» Description of the task:
When you reach the line containing "R108: 47k (5V, W4) -> 18k (5V, W4)" in the data below, begin returning lines exactly as written, and stop once the line containing "U104 pin in+: 5V -> W11" has been returned.

*** Opening of Extracted material ***

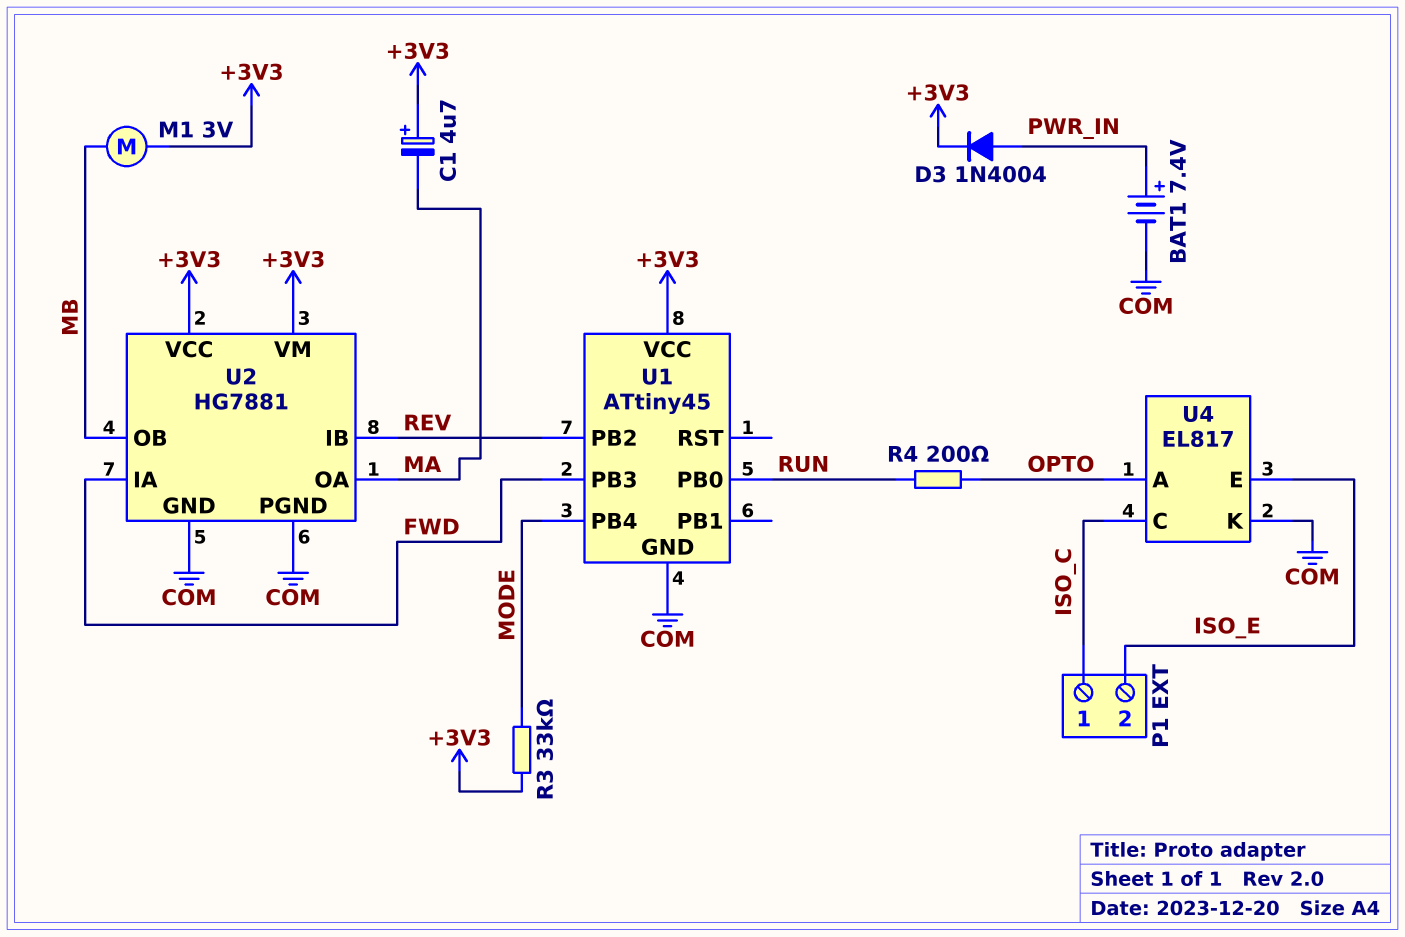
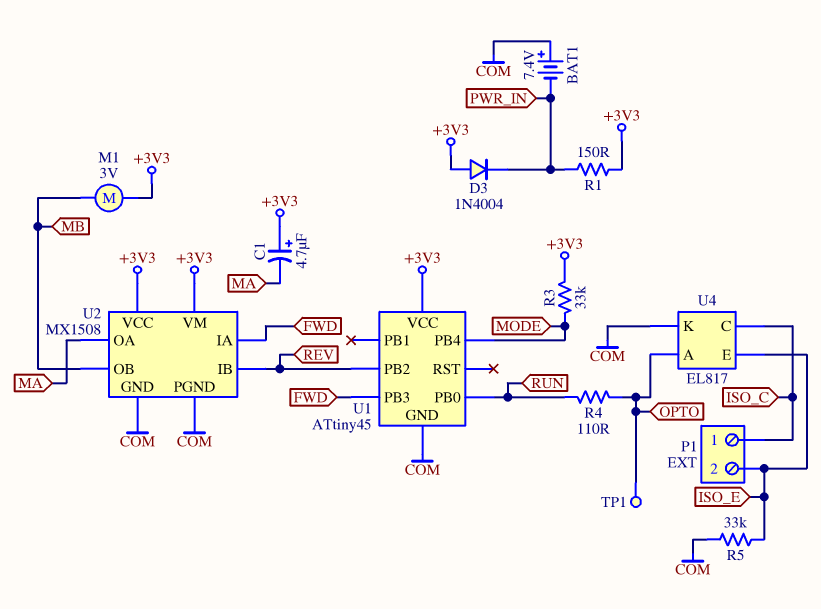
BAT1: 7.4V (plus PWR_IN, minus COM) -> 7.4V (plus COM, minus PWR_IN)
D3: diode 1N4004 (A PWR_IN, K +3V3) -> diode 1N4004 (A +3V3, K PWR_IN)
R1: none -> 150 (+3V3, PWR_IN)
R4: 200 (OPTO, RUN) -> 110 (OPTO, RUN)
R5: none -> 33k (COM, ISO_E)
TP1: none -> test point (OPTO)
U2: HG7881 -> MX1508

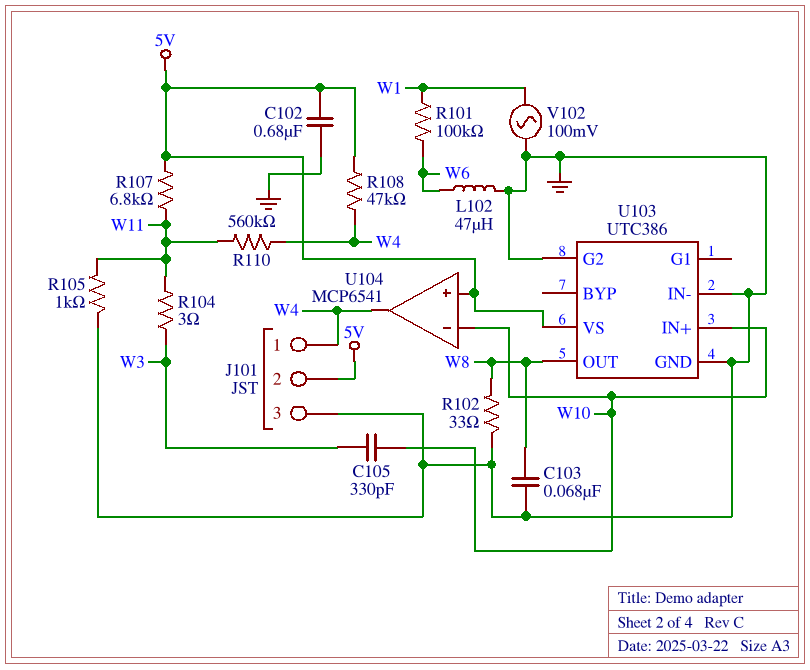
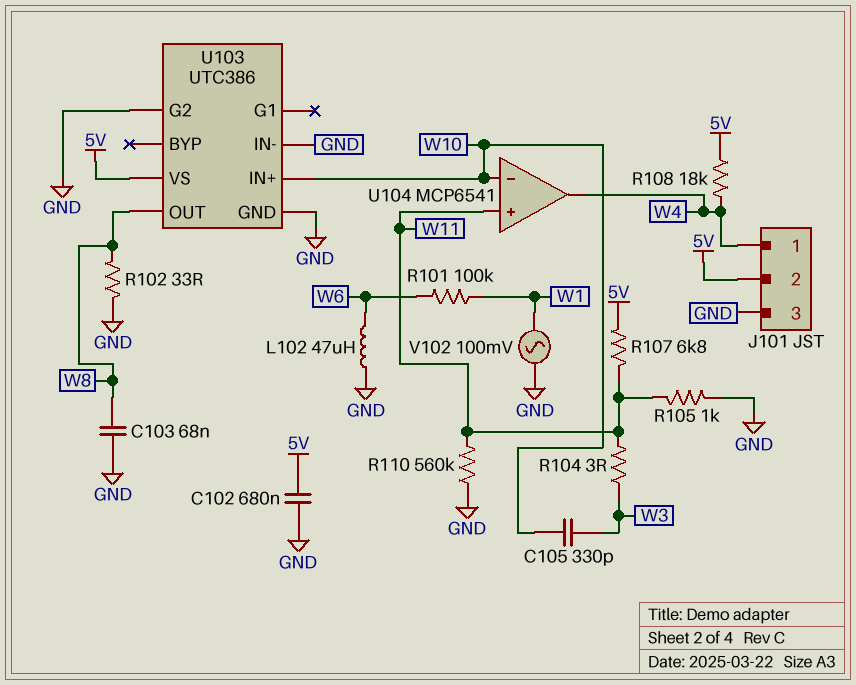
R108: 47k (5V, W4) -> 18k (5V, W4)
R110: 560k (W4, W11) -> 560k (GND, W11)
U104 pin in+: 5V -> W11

*** Close of Extracted material ***
*** Opening of Extracted material ***

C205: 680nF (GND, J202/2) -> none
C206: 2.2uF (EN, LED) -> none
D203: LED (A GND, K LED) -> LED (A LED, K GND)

*** Close of Extracted material ***
*** Opening of Extracted material ***

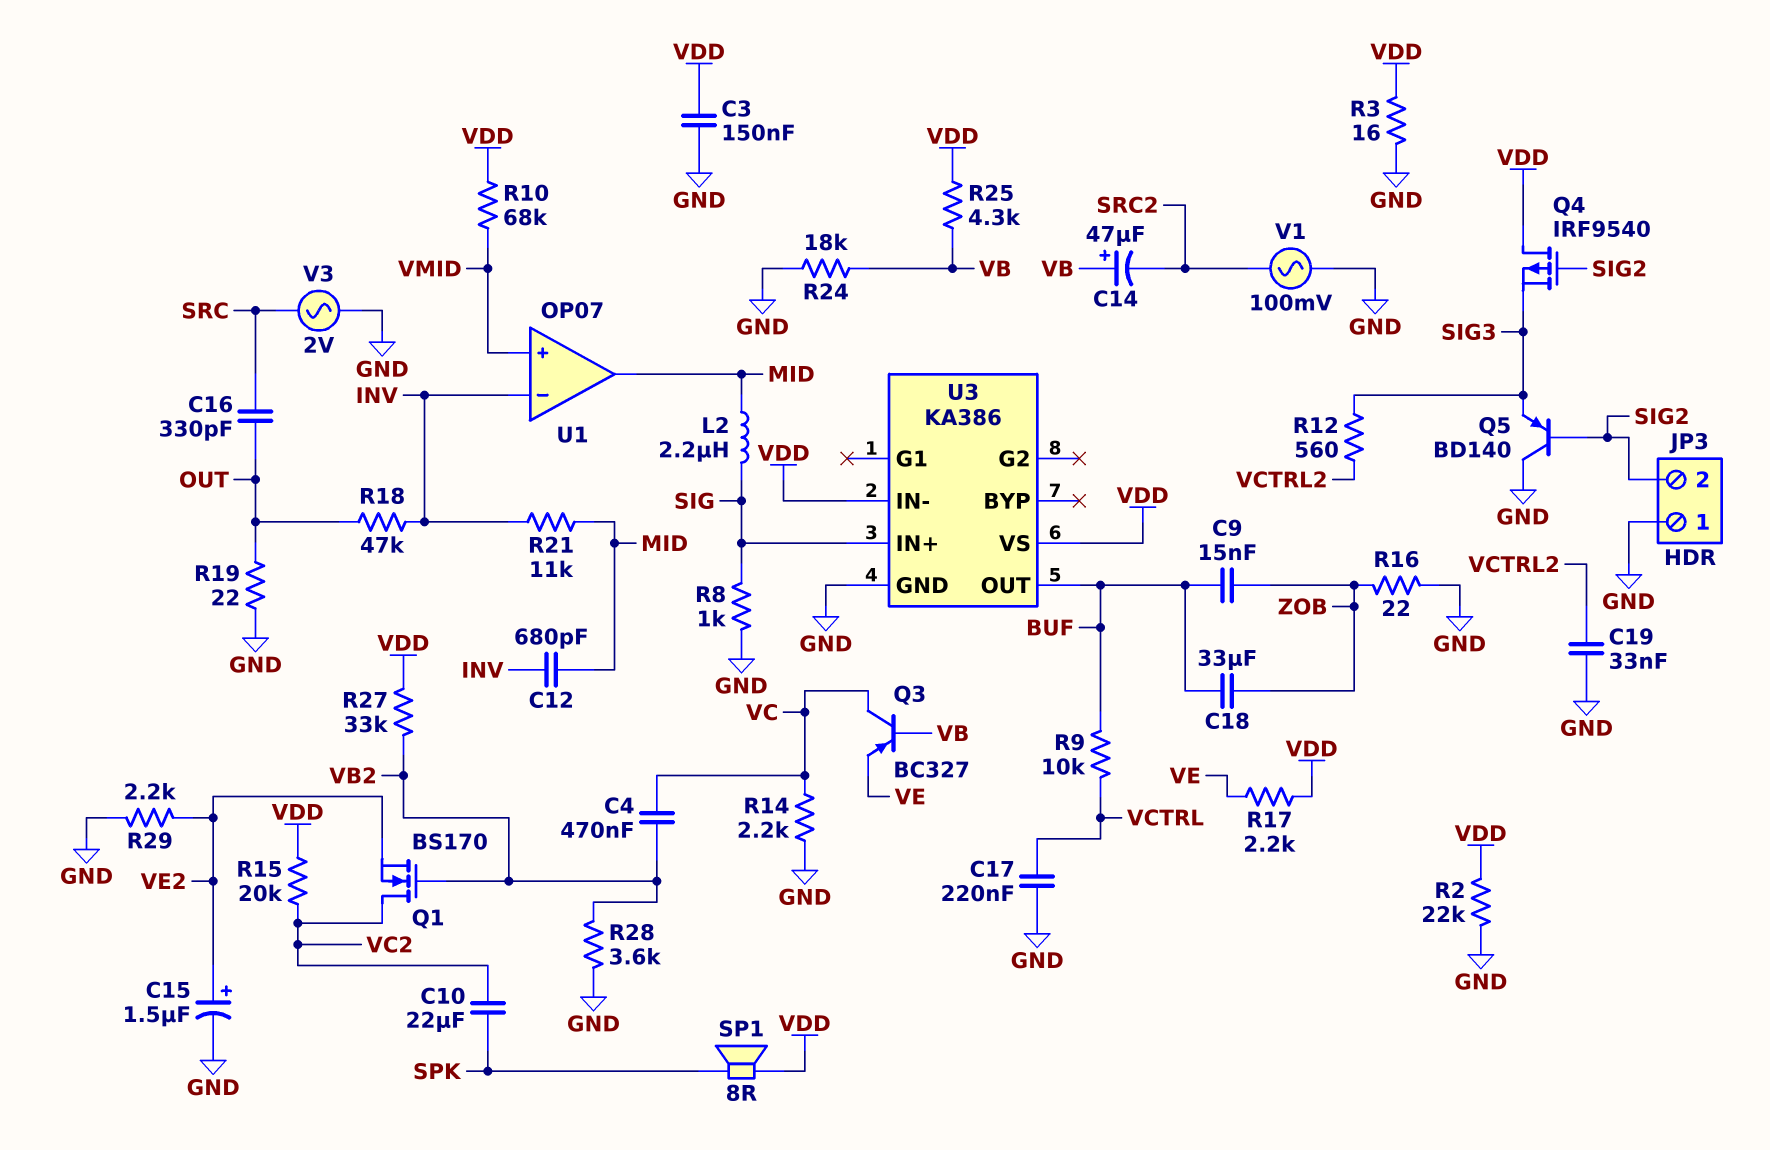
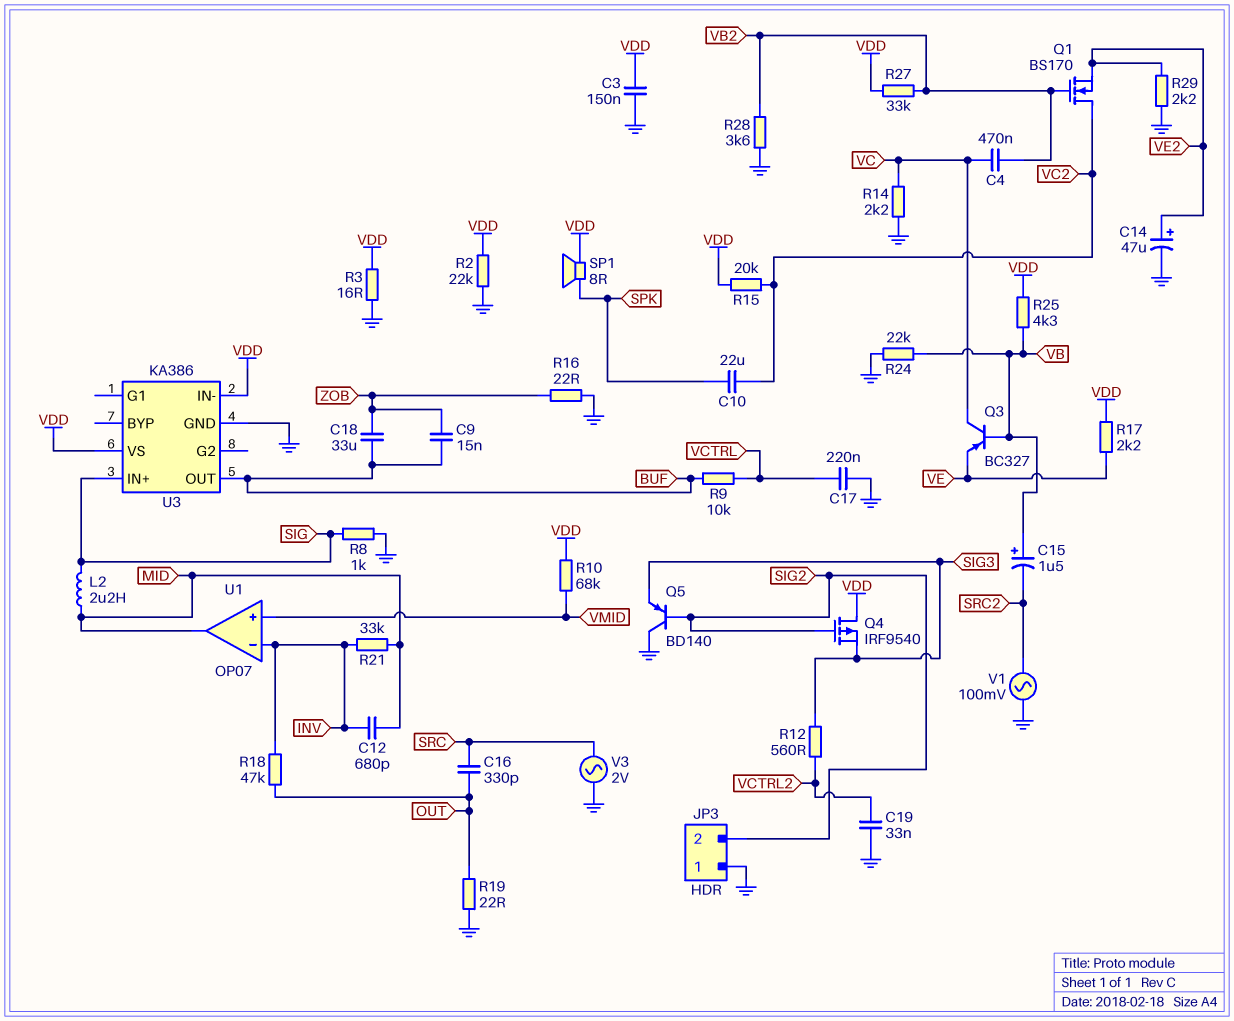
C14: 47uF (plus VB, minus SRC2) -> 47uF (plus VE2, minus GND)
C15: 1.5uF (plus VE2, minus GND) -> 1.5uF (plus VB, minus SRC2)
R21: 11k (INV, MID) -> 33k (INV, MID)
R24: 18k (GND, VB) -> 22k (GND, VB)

*** Close of Extracted material ***

» Response:
R108: 47k (5V, W4) -> 18k (5V, W4)
R110: 560k (W4, W11) -> 560k (GND, W11)
U104 pin in+: 5V -> W11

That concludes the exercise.